Exercise aim: With all pictures excluded, restate the records that follow exactly as written.

Revision comparison data:
____________
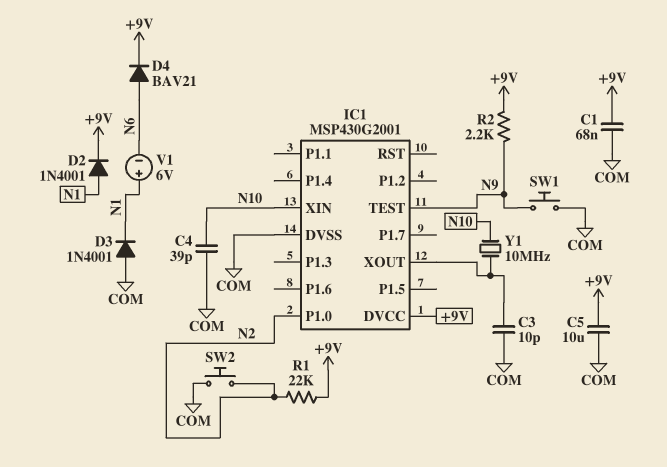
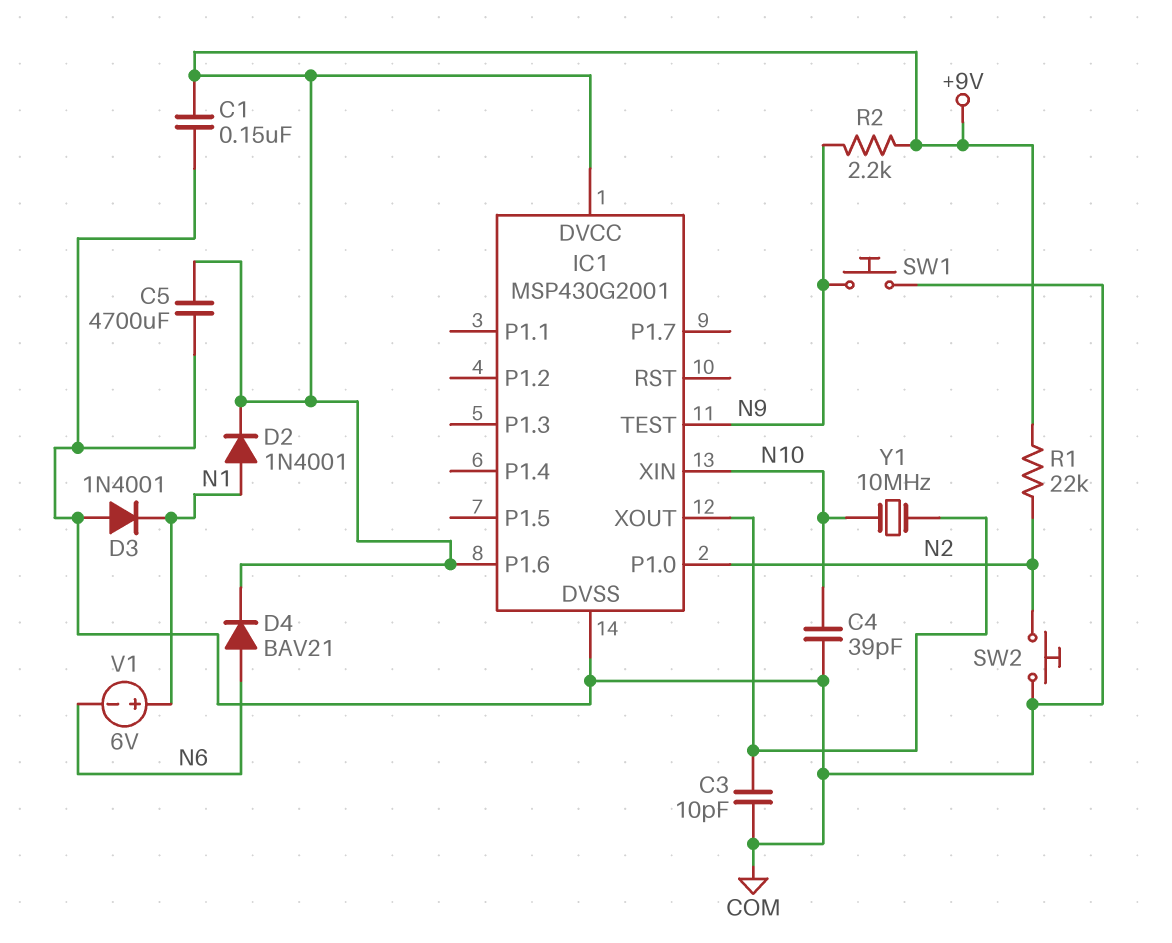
C1: 68nF (+9V, COM) -> 150nF (+9V, COM)
C5: 10uF (+9V, COM) -> 4700uF (+9V, COM)
IC1 pin P1.6: none -> +9V

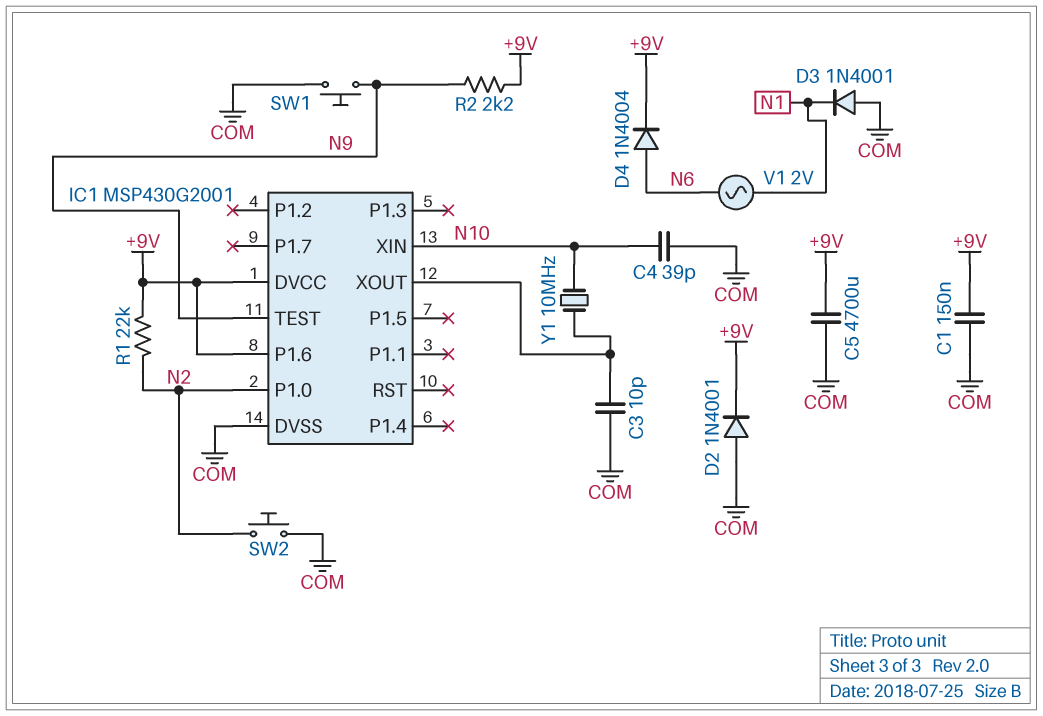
D2: diode 1N4001 (A N1, K +9V) -> diode 1N4001 (A COM, K +9V)
D4: diode BAV21 (A N6, K +9V) -> diode 1N4004 (A N6, K +9V)
V1: 6V (plus N1, minus N6) -> AC 2V (N1, N6)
____________
Task solution:
C1: 68nF (+9V, COM) -> 150nF (+9V, COM)
C5: 10uF (+9V, COM) -> 4700uF (+9V, COM)
IC1 pin P1.6: none -> +9V

D2: diode 1N4001 (A N1, K +9V) -> diode 1N4001 (A COM, K +9V)
D4: diode BAV21 (A N6, K +9V) -> diode 1N4004 (A N6, K +9V)
V1: 6V (plus N1, minus N6) -> AC 2V (N1, N6)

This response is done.